WORK INSTRUCTIONS: Pictures excluded, return the lines below from the first through the line holding "(408, 479) = (484, 450): grey".

:: PROVIDED DATA ::

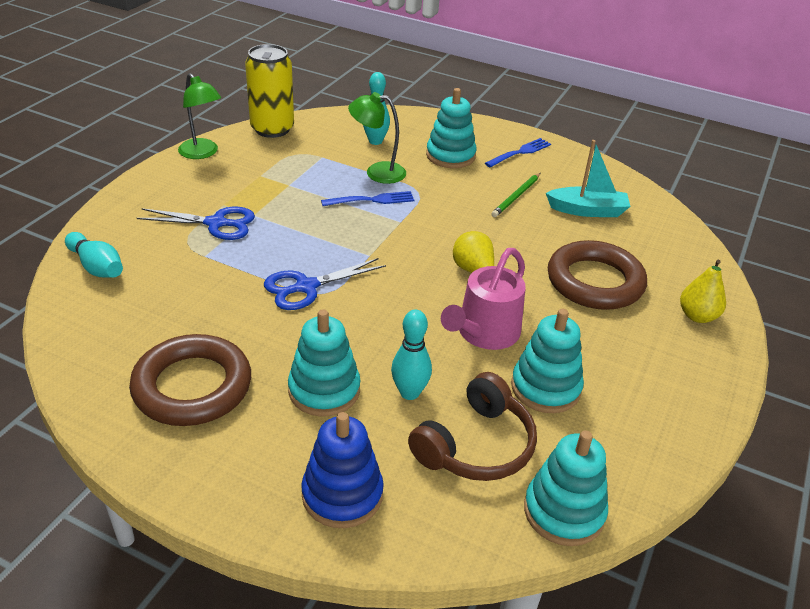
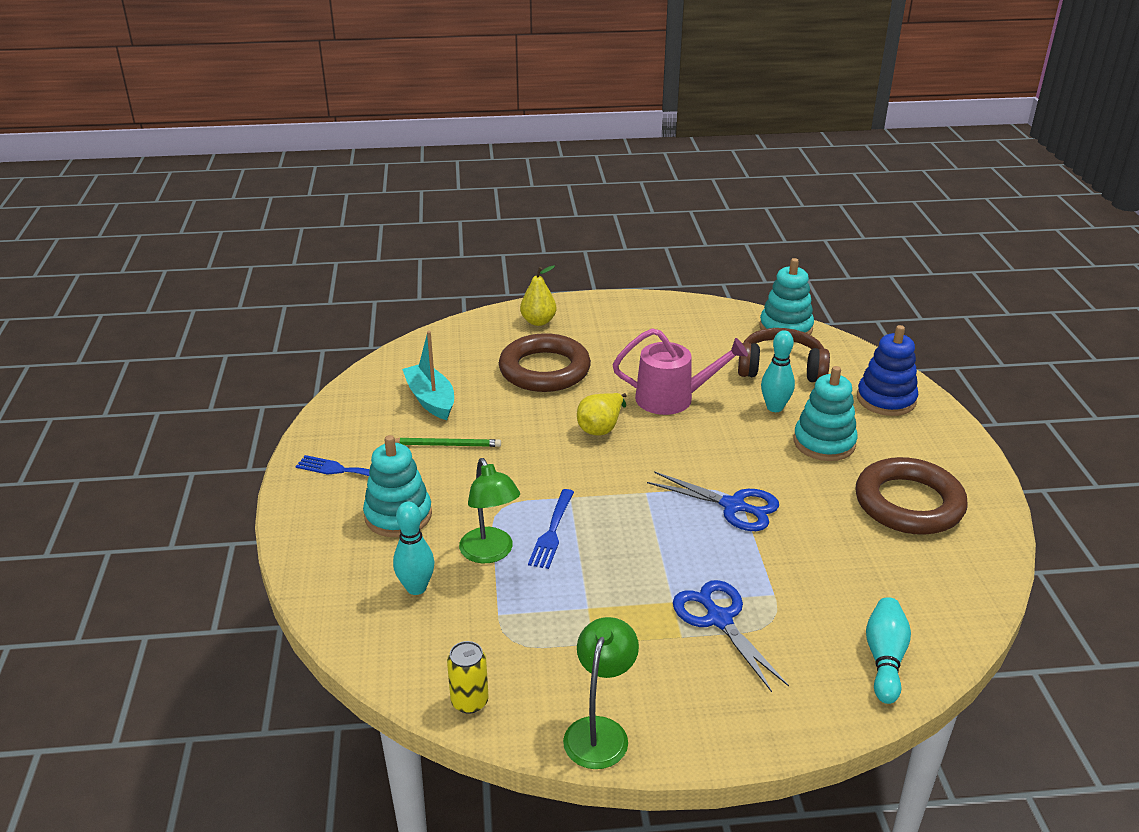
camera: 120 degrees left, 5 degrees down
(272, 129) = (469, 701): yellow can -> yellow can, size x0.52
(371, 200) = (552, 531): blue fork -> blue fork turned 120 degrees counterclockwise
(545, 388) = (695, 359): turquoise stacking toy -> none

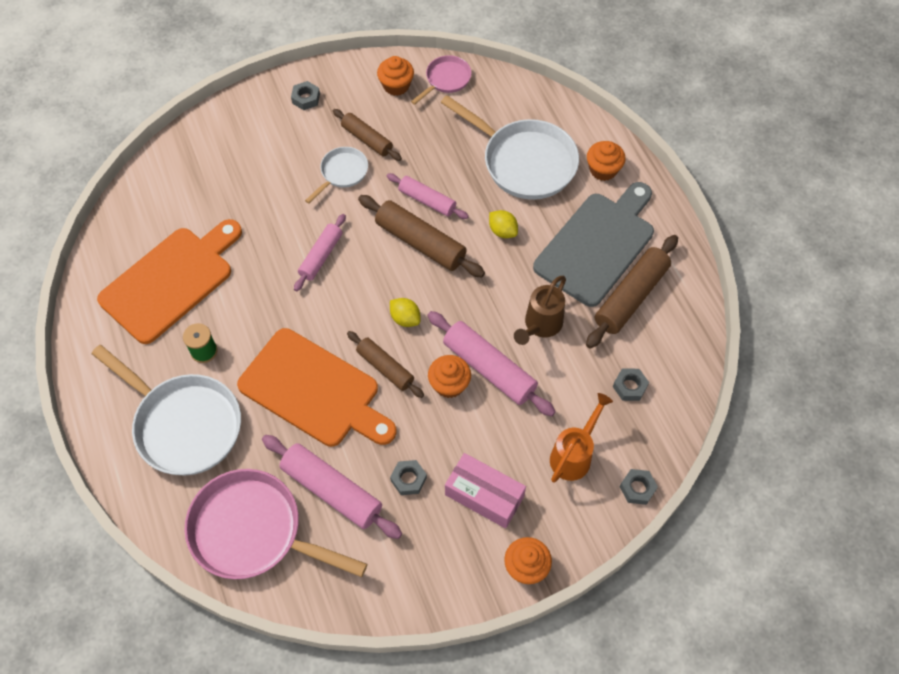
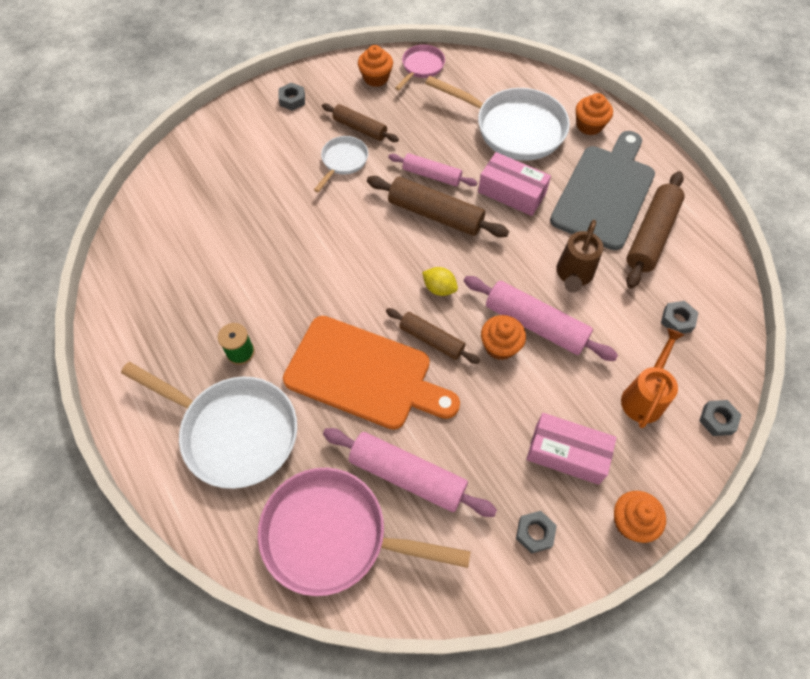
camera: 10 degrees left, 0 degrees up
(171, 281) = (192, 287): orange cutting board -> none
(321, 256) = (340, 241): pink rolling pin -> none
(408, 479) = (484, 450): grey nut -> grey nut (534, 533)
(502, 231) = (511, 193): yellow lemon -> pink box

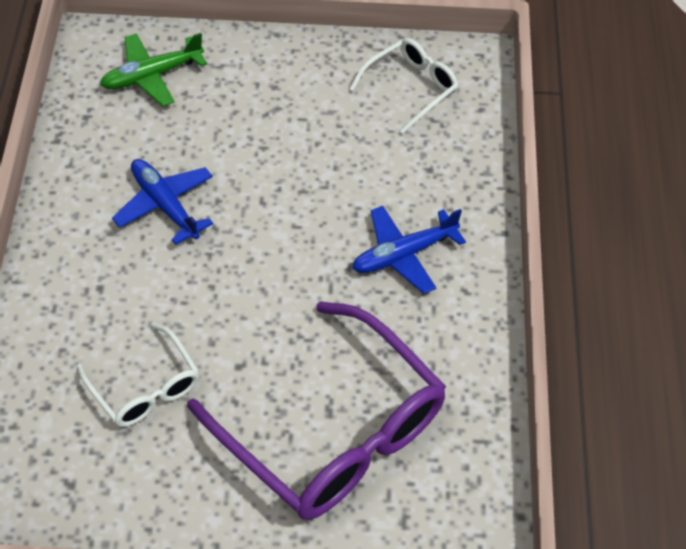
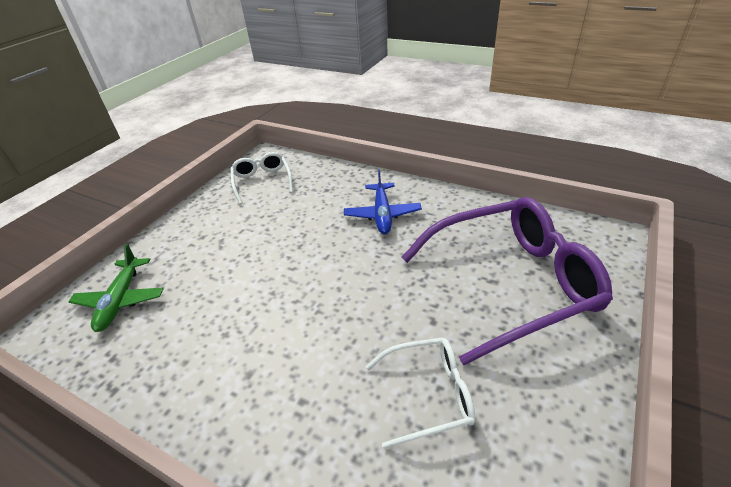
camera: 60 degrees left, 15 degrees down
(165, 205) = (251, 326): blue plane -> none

:::

SOLUTION FOR THIS EXERCISE:
camera: 120 degrees left, 5 degrees down
(272, 129) = (469, 701): yellow can -> yellow can, size x0.52
(371, 200) = (552, 531): blue fork -> blue fork turned 120 degrees counterclockwise
(545, 388) = (695, 359): turquoise stacking toy -> none

camera: 10 degrees left, 0 degrees up
(171, 281) = (192, 287): orange cutting board -> none
(321, 256) = (340, 241): pink rolling pin -> none
(408, 479) = (484, 450): grey nut -> grey nut (534, 533)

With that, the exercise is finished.